EXERCISE DETAILS =>
Below are records; count how many of their lines contain the string "degrees", and give only that number.

SOURCE DATA Block Start

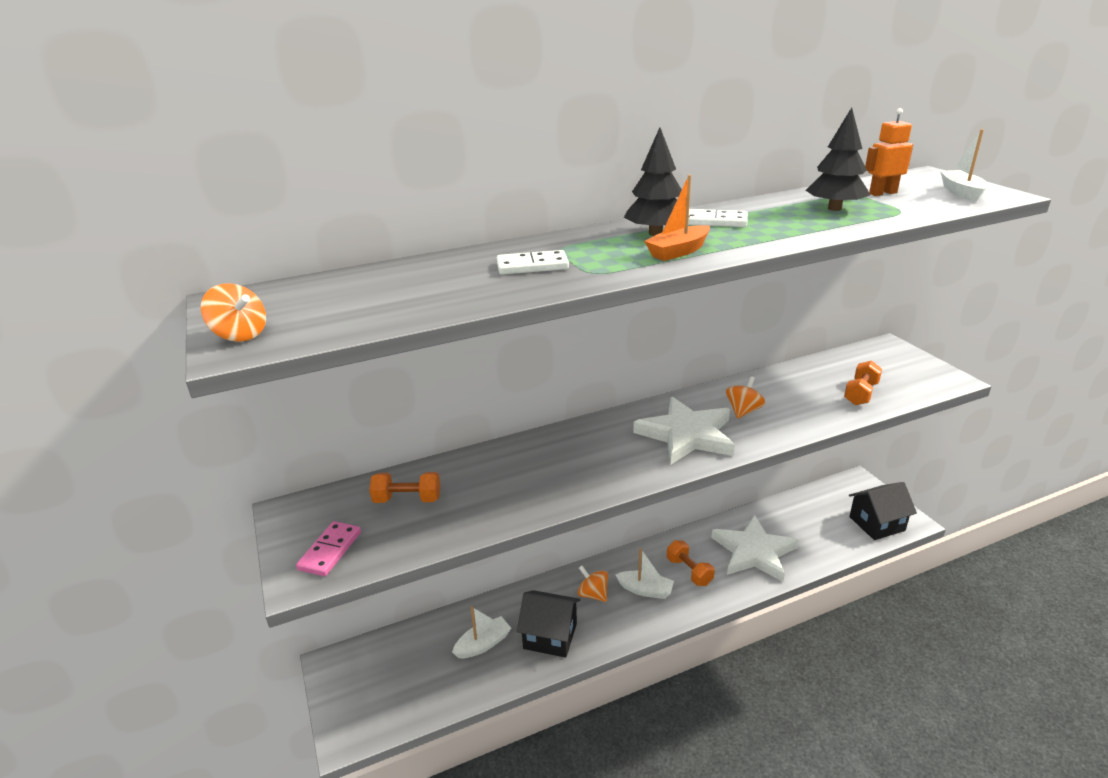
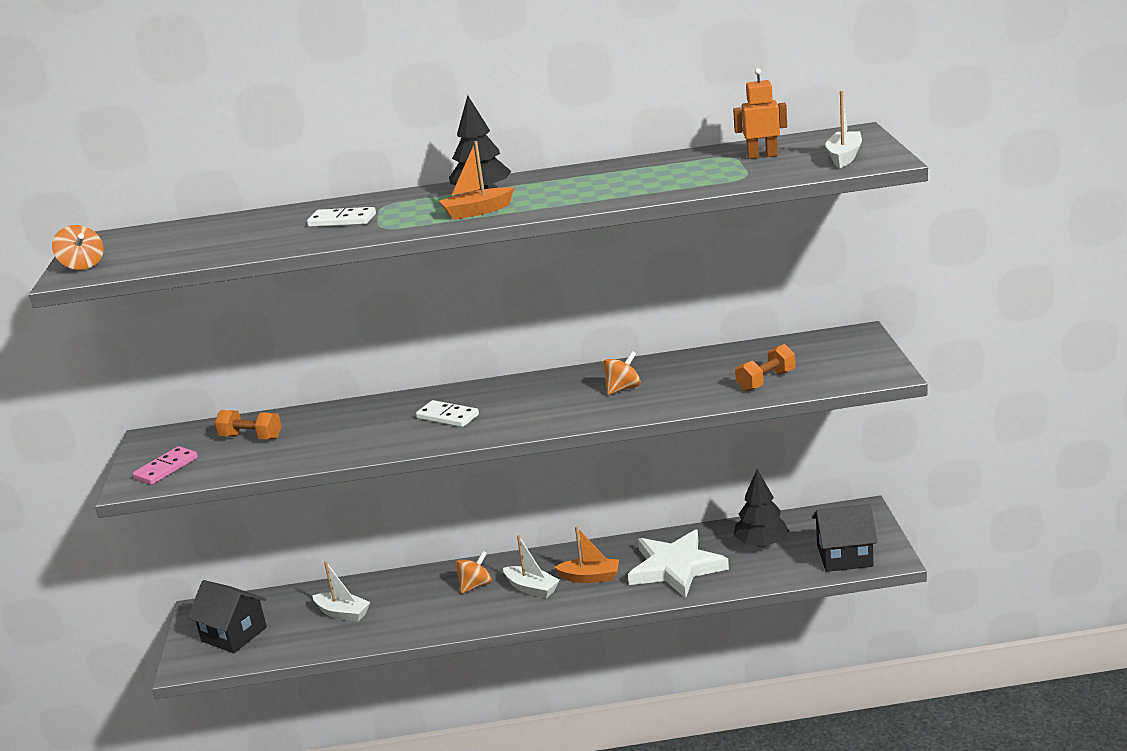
camera: 20 degrees right, 5 degrees down
(483, 644) = (343, 613): white boat -> white boat turned 45 degrees clockwise
(550, 636) = (410, 614): black house -> black house (234, 634)
(593, 594) = (475, 585): orange spinning top -> orange spinning top turned 75 degrees clockwise
(686, 435) = (544, 406): white star -> none
(689, 571) = (590, 577): orange dumbbell -> orange boat
(715, 221) = (552, 183): white domino -> white domino (448, 416)
(834, 208) = (684, 172): black tree -> black tree (761, 544)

SOURCE DATA Block End

ANSWER TO THE PROBLEM =>
3